TASK TO CARRY OUT – Only the lines from the beginning of the data through the one with "(612, 342) = (454, 354): none" belong in the answer, each retyped exactly, with pictures left out.

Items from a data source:
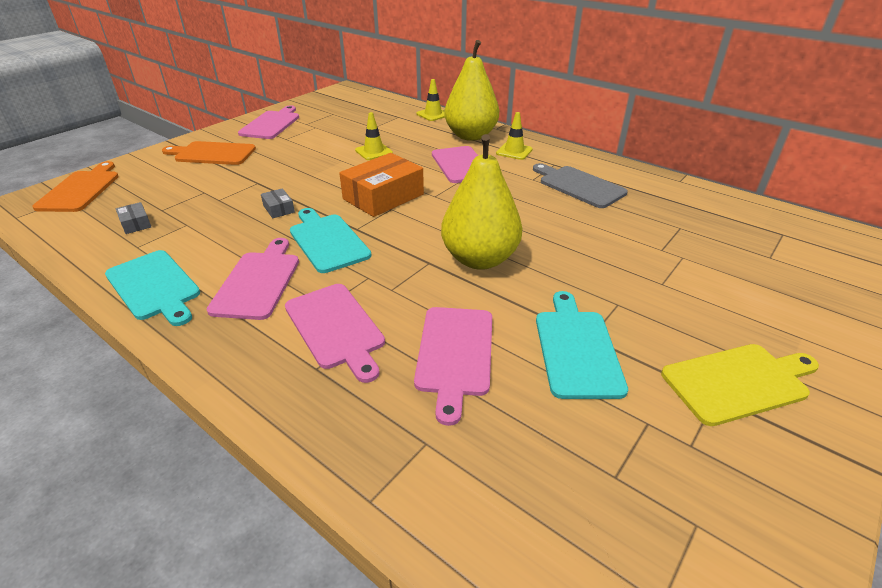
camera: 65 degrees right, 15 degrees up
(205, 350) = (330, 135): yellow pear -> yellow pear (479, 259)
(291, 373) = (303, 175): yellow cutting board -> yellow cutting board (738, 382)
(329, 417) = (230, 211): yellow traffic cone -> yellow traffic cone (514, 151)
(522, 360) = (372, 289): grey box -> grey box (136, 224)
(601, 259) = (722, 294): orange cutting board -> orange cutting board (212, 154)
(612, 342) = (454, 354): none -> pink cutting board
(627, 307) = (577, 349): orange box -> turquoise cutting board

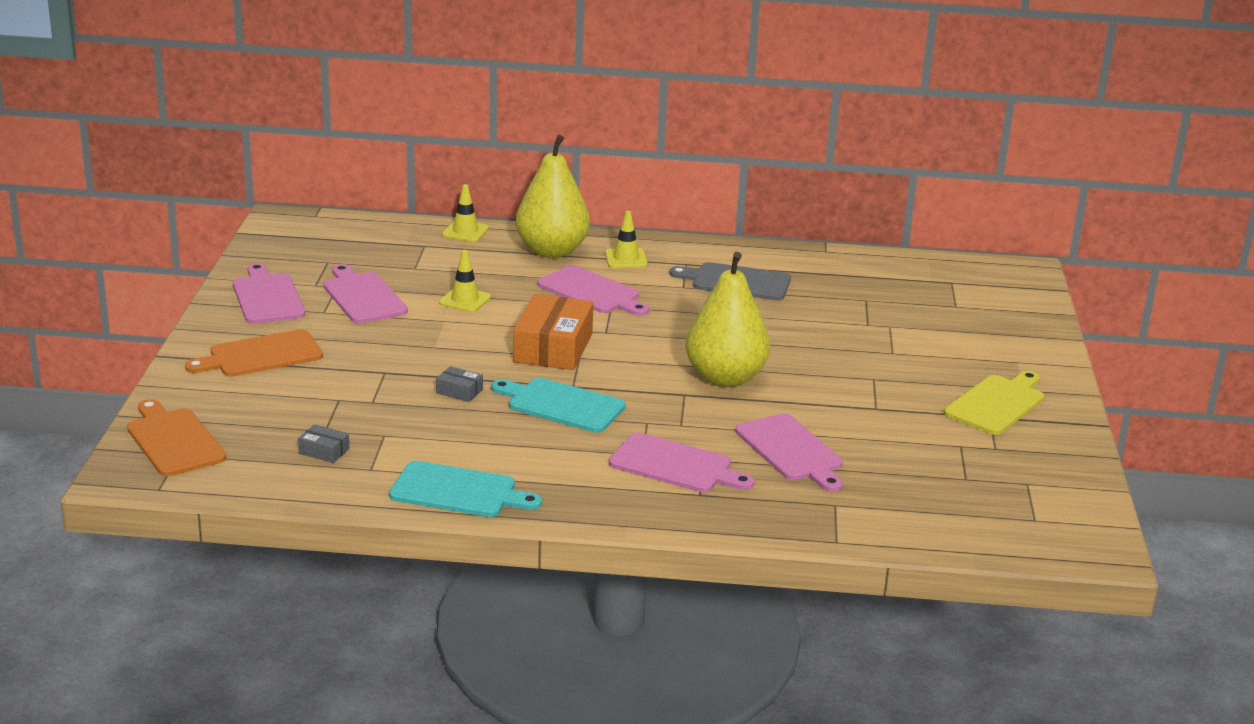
camera: 35 degrees left, 10 degrees down
(258, 282) = (552, 457): pink cutting board -> pink cutting board (363, 297)
(577, 349) = (874, 418): turquoise cutting board -> none

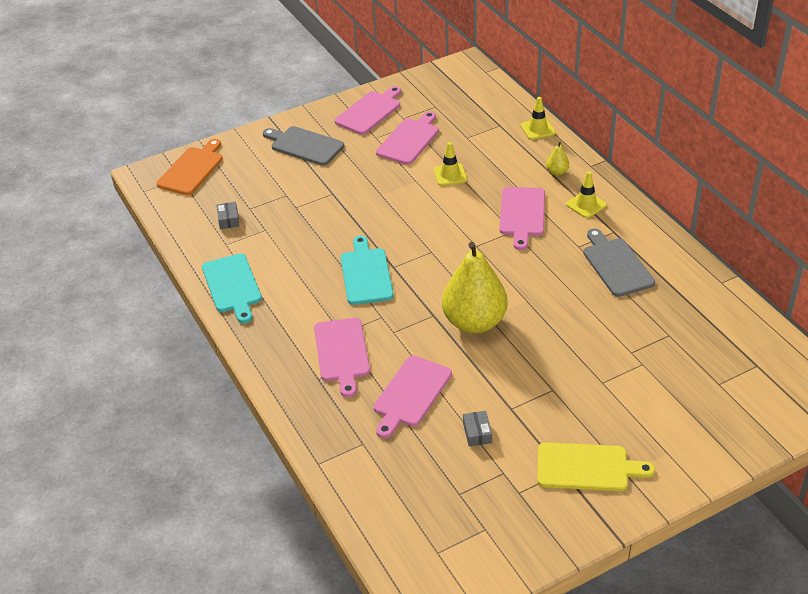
camera: 60 degrees right, 15 degrees up
(261, 355) = (305, 145): orange cutting board -> grey cutting board
(459, 391) = (340, 229): grey box -> grey box (477, 433)
(552, 251) = (557, 172): yellow pear -> yellow pear, size x0.40
(553, 347) = (431, 236): orange box -> none

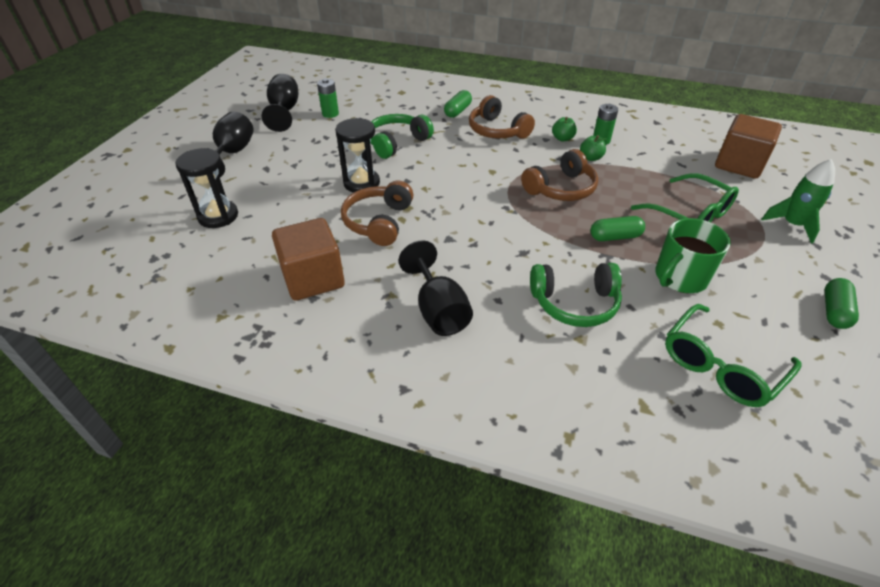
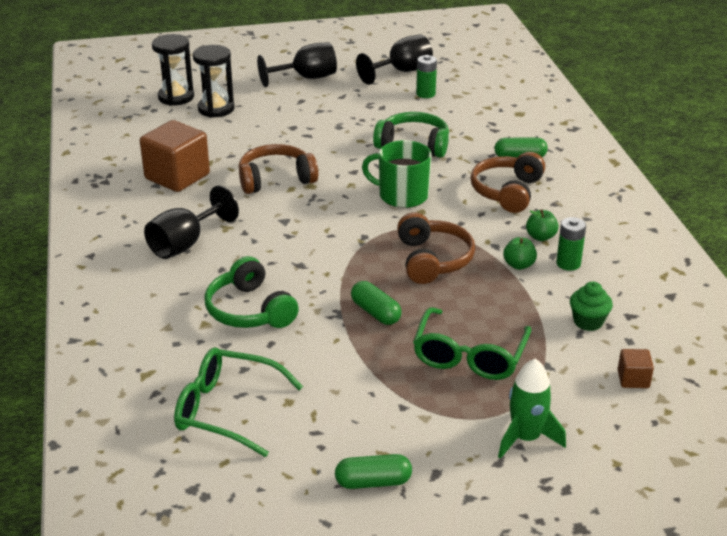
camera: 60 degrees right, 10 degrees down
(361, 183) = (325, 151): black hourglass -> black hourglass (176, 97)
(561, 188) = (432, 260): brown headphones -> brown headphones turned 120 degrees counterclockwise
(671, 157) = (588, 322): none -> green cupcake
(680, 277) = (342, 366): green mug -> green mug (402, 195)
(739, 164) = (633, 379): brown cube -> brown cube, size x0.46

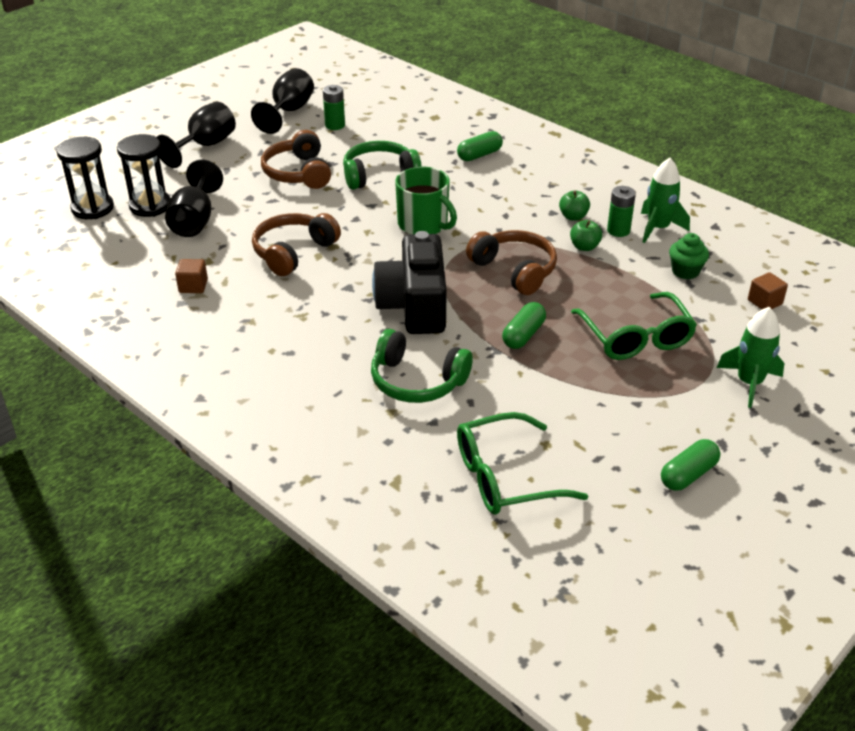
camera: 35 degrees left, 5 degrees up
(177, 176) = (193, 286): brown cube -> brown cube, size x0.46
(185, 244) = (282, 347): black goblet -> black goblet (195, 220)
(317, 254) = (414, 306): none -> black camera
(375, 312) = (523, 335): green capsule -> green capsule turned 75 degrees counterclockwise
(402, 195) = (423, 224): green mug -> green mug turned 120 degrees counterclockwise
(507, 192) = (504, 188): brown headphones -> brown headphones (298, 173)
(609, 276) = (658, 228): none -> green rocket

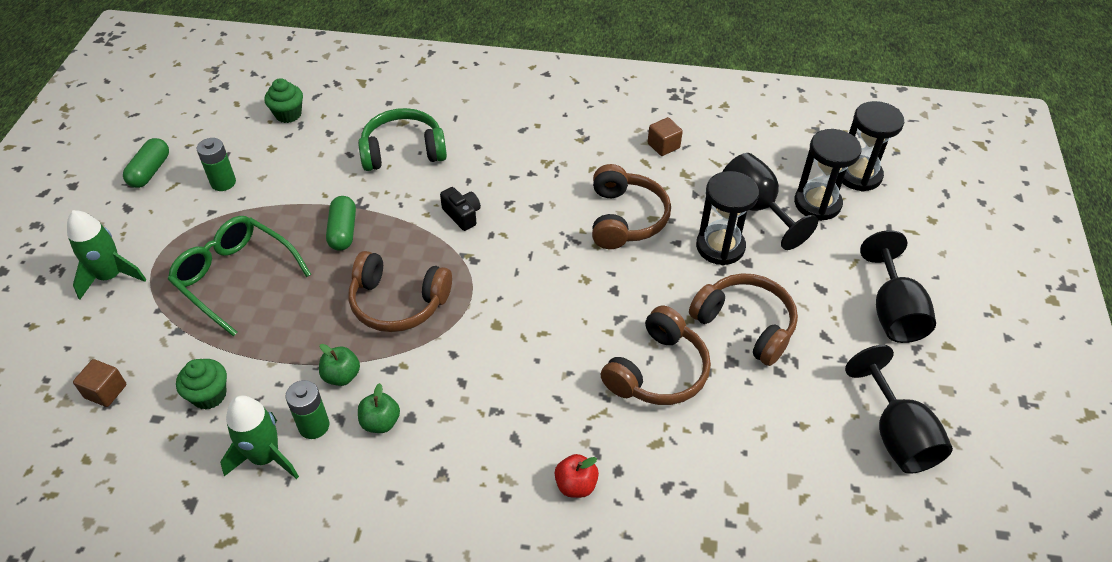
camera: 145 degrees right, 10 degrees up
(253, 211) = (720, 247): none -> black hourglass
(335, 125) = (809, 439): green battery -> green battery (223, 182)
(379, 175) = (657, 371): green headphones -> brown headphones
(414, 306) = (462, 215): black camera -> black camera, size x0.42
(423, 224) = (538, 318): green mug -> none
(479, 155) = (576, 485): green capsule -> red apple
(505, 477) = (288, 114): green glasses -> green cupcake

EXERCISE RESULT –
camera: 65 degrees right, 15 degrees up
(205, 350) = (330, 135): yellow pear -> yellow pear (479, 259)
(291, 373) = (303, 175): yellow cutting board -> yellow cutting board (738, 382)
(329, 417) = (230, 211): yellow traffic cone -> yellow traffic cone (514, 151)
(522, 360) = (372, 289): grey box -> grey box (136, 224)
(601, 259) = (722, 294): orange cutting board -> orange cutting board (212, 154)
(612, 342) = (454, 354): none -> pink cutting board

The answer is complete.